• _Given entries_:
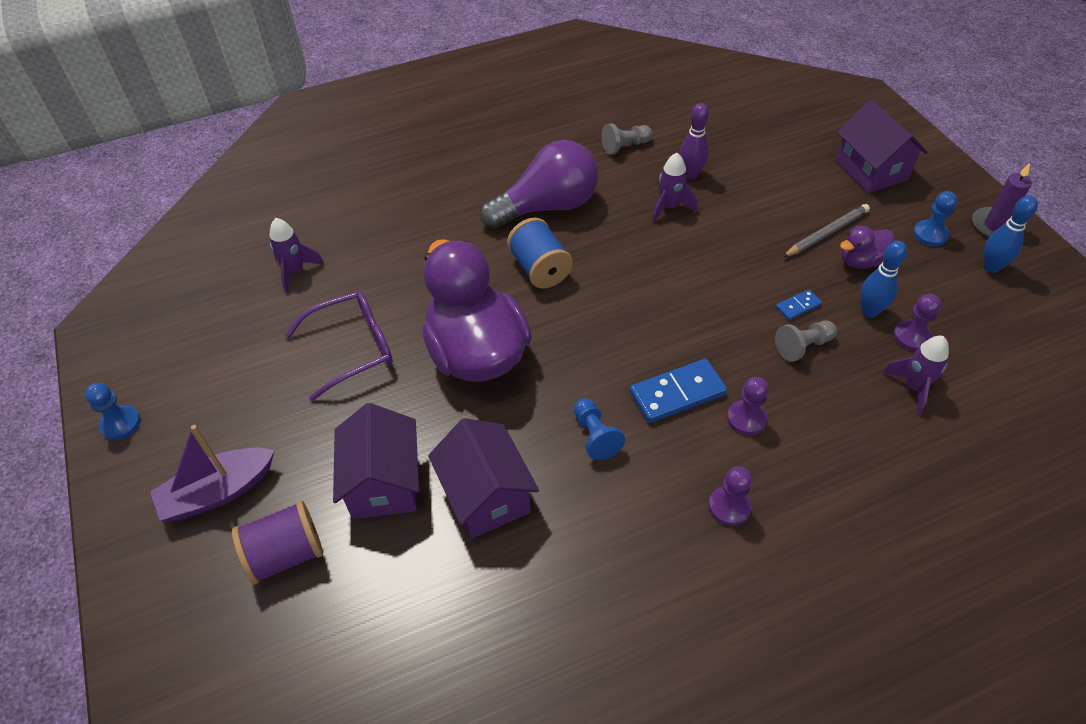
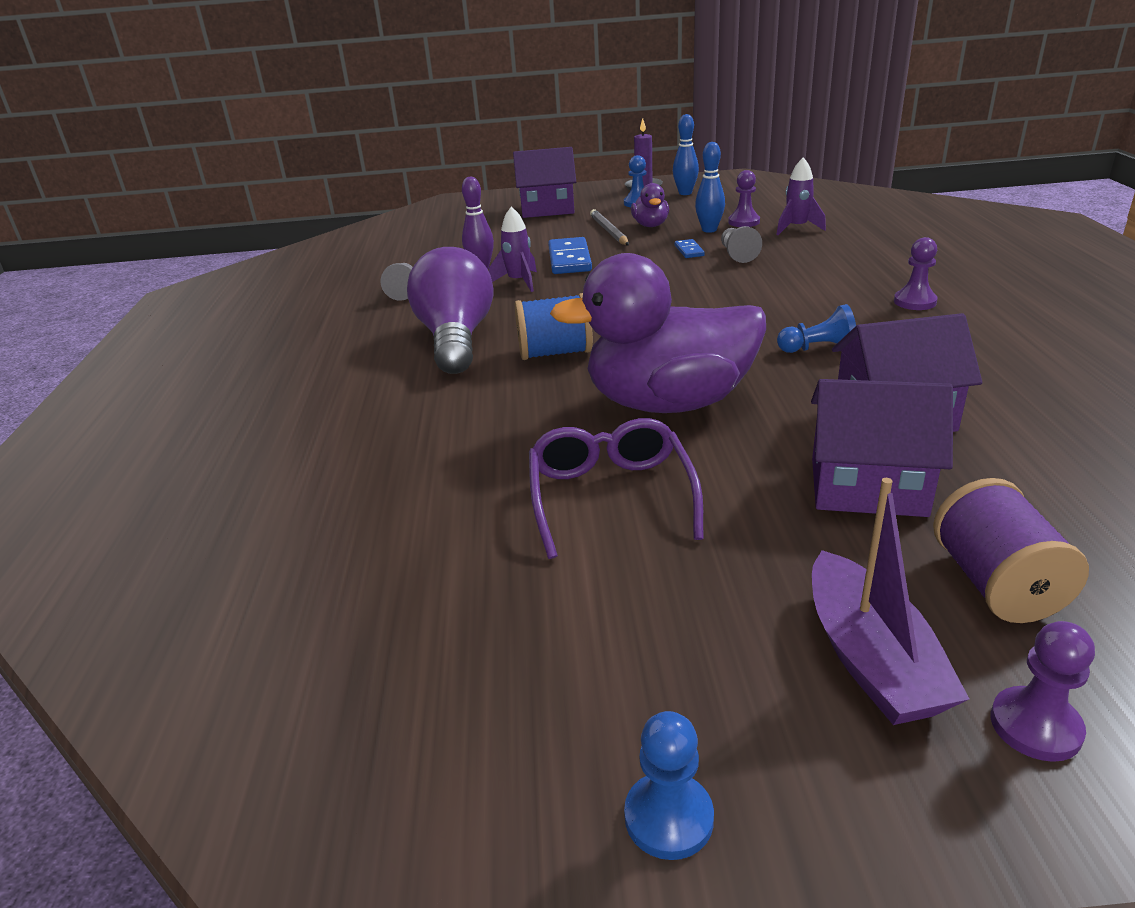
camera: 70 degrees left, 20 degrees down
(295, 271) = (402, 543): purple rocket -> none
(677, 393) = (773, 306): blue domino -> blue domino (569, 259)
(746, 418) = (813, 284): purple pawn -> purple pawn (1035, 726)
---
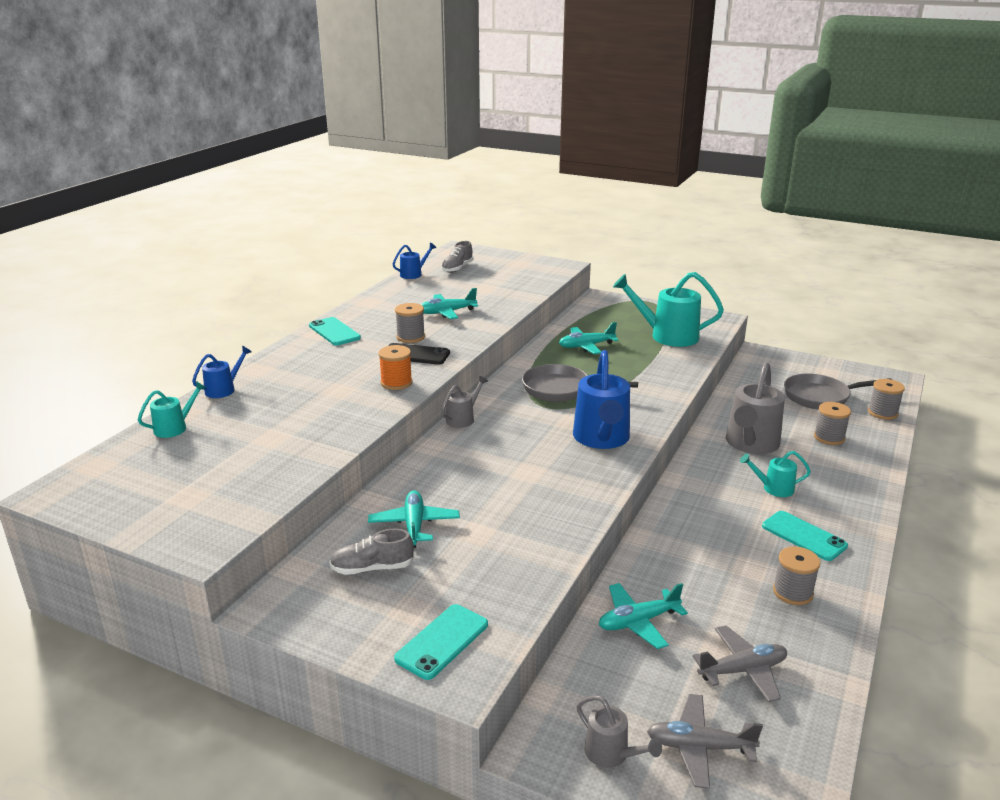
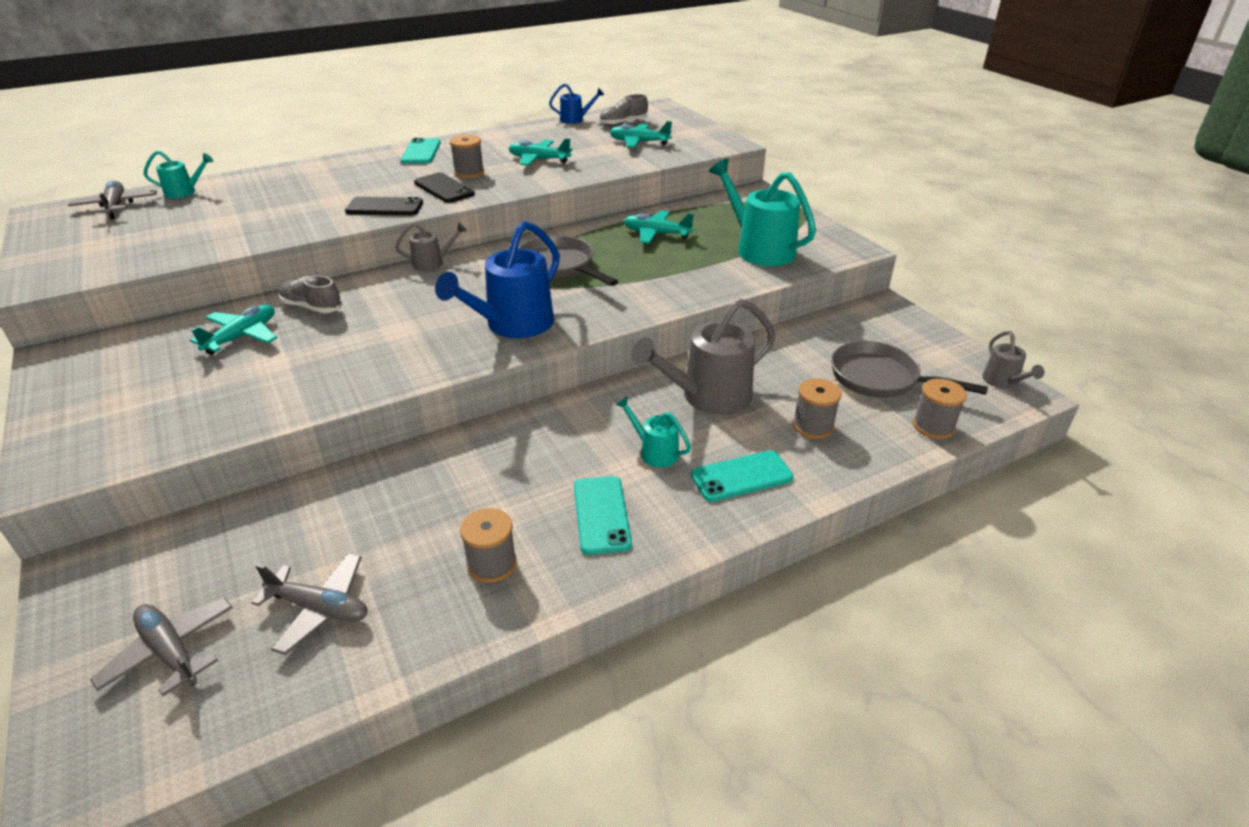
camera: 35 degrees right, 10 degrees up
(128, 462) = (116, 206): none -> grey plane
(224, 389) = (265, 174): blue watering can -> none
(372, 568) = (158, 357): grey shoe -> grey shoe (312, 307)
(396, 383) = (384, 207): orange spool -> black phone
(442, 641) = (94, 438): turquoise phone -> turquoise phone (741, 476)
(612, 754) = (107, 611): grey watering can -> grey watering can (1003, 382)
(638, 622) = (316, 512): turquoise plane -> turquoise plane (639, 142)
--
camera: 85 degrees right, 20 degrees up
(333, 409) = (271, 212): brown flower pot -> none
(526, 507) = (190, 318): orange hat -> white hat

• _Exercise goal_:
In the entries above, find the line with "(396, 383) = (384, 207): orange" and the line with "(638, 622) = (316, 512): turquoise", then restate word for word both of them and every line between, with nothing more.

• _Output of the task_:
(396, 383) = (384, 207): orange spool -> black phone
(442, 641) = (94, 438): turquoise phone -> turquoise phone (741, 476)
(612, 754) = (107, 611): grey watering can -> grey watering can (1003, 382)
(638, 622) = (316, 512): turquoise plane -> turquoise plane (639, 142)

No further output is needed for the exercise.